Your instructions:
Each entry below must come back exactly as written, without its pictures.

Raw data:
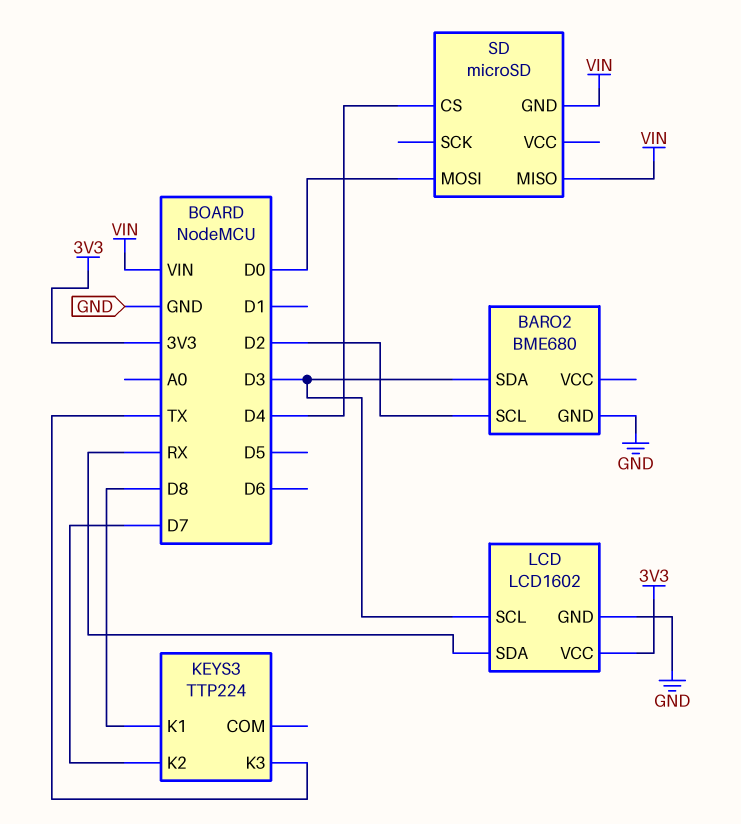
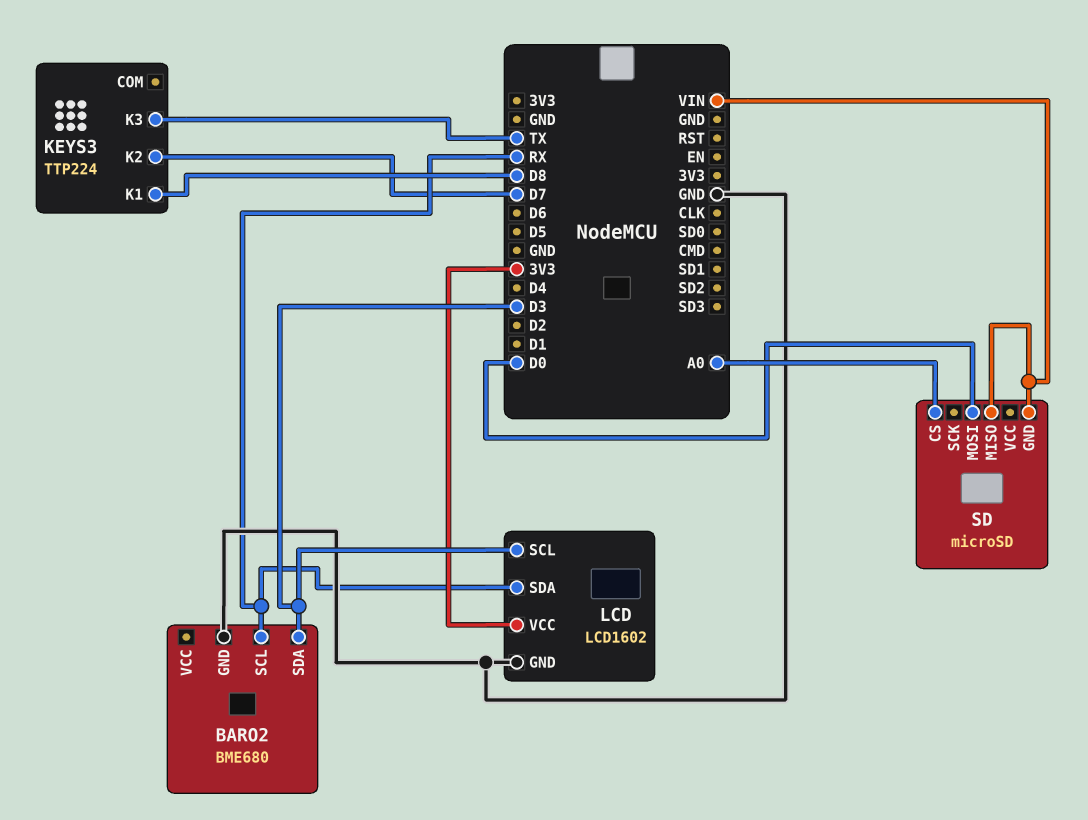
BARO2 pin SCL: D2 -> RX
SD pin CS: D4 -> A0

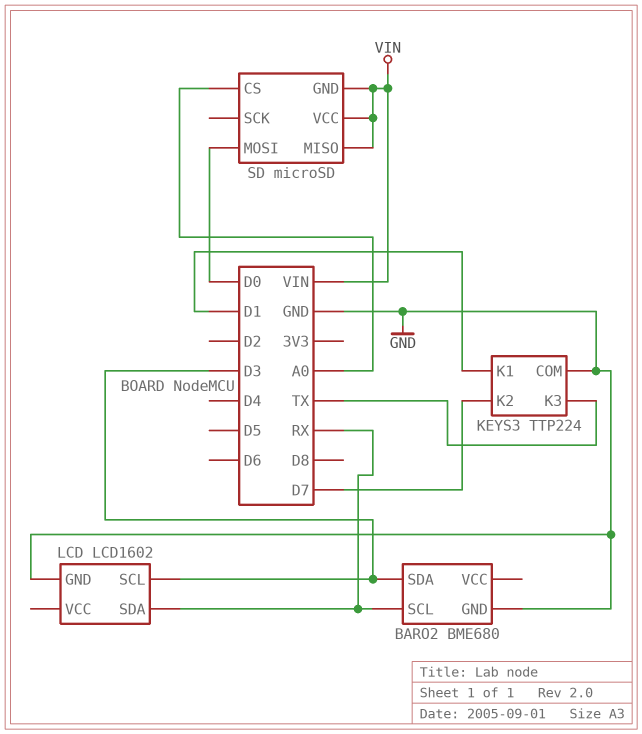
KEYS3 pin COM: none -> GND
KEYS3 pin K1: D8 -> D1
LCD pin VCC: 3V3 -> none
SD pin VCC: none -> VIN

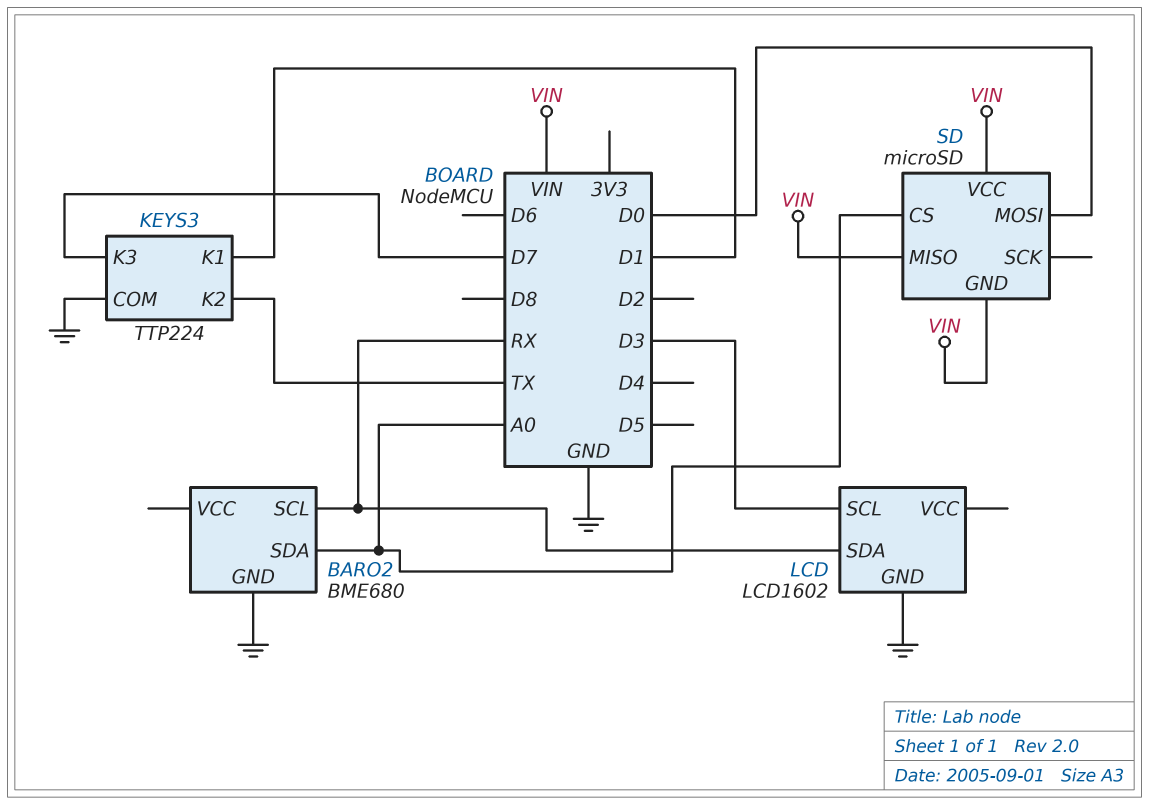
BARO2 pin SDA: D3 -> A0
KEYS3 pin K2: D7 -> TX
KEYS3 pin K3: TX -> D7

Worked solution:
BARO2 pin SCL: D2 -> RX
SD pin CS: D4 -> A0

KEYS3 pin COM: none -> GND
KEYS3 pin K1: D8 -> D1
LCD pin VCC: 3V3 -> none
SD pin VCC: none -> VIN

BARO2 pin SDA: D3 -> A0
KEYS3 pin K2: D7 -> TX
KEYS3 pin K3: TX -> D7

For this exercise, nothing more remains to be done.